> WORK REQUEST
Write out the stretch of lines below that begins at the line with "camera: 75 degrees left, 0 degrees up" and ends at the line with "(501, 80) = (205, 164): none", including both, exactly as given and nothing more.

> MATERIAL FOR THIS TASK
--- START ---
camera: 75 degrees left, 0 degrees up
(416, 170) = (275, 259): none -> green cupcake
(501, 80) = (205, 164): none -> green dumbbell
--- END ---
--- START ---
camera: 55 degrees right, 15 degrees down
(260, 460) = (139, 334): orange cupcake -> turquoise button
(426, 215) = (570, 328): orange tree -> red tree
--- END ---
--- START ---
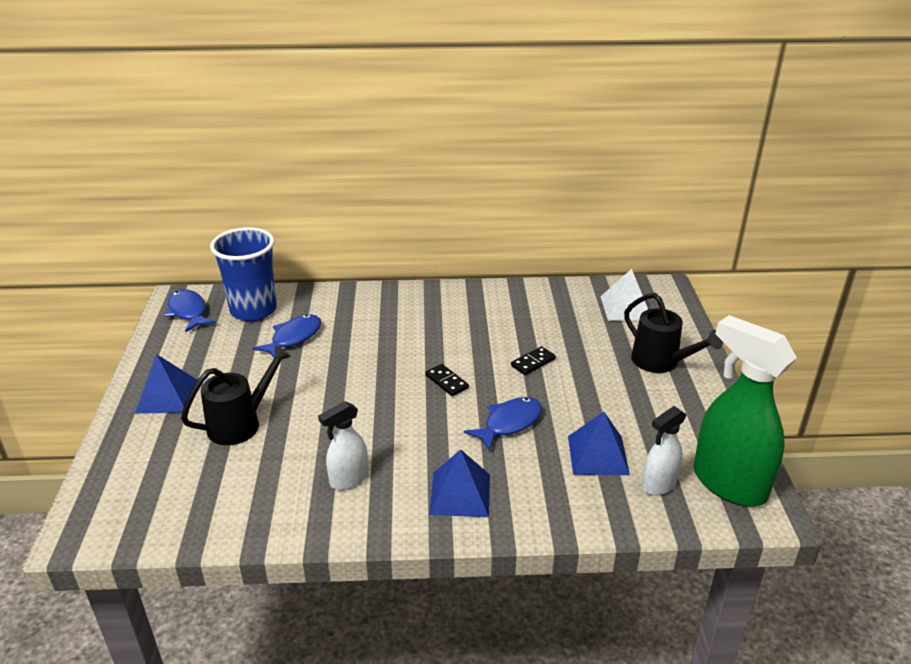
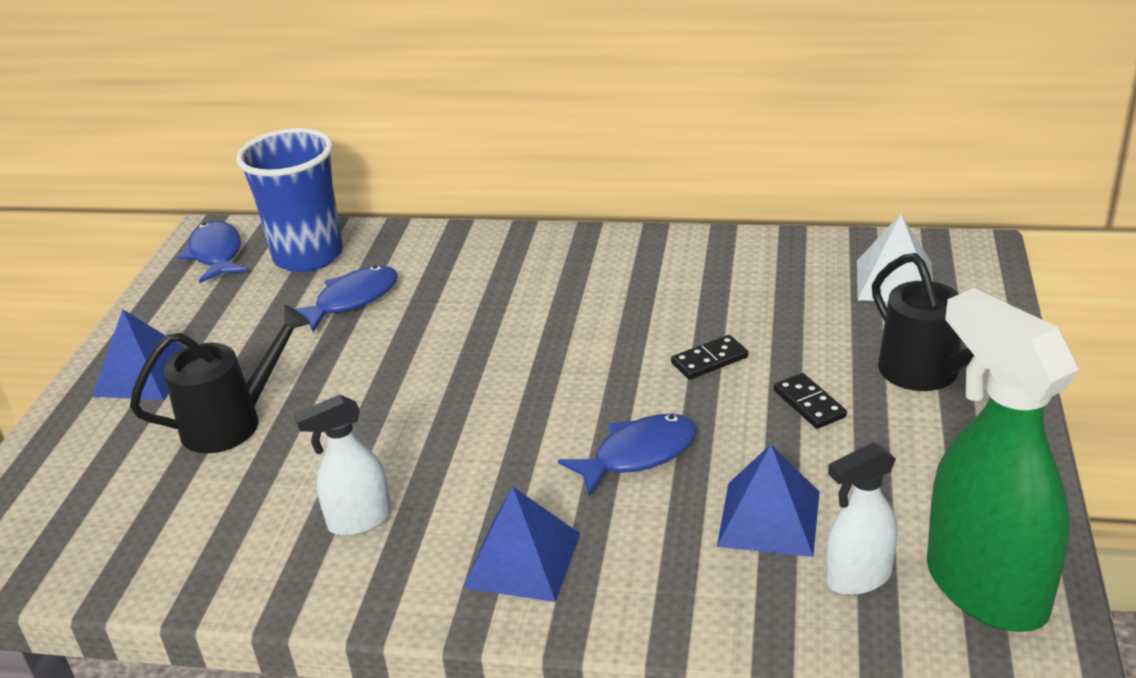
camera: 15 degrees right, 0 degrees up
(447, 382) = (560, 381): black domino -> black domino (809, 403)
--- END ---
> ANSWER FOR THE TASK
camera: 75 degrees left, 0 degrees up
(416, 170) = (275, 259): none -> green cupcake
(501, 80) = (205, 164): none -> green dumbbell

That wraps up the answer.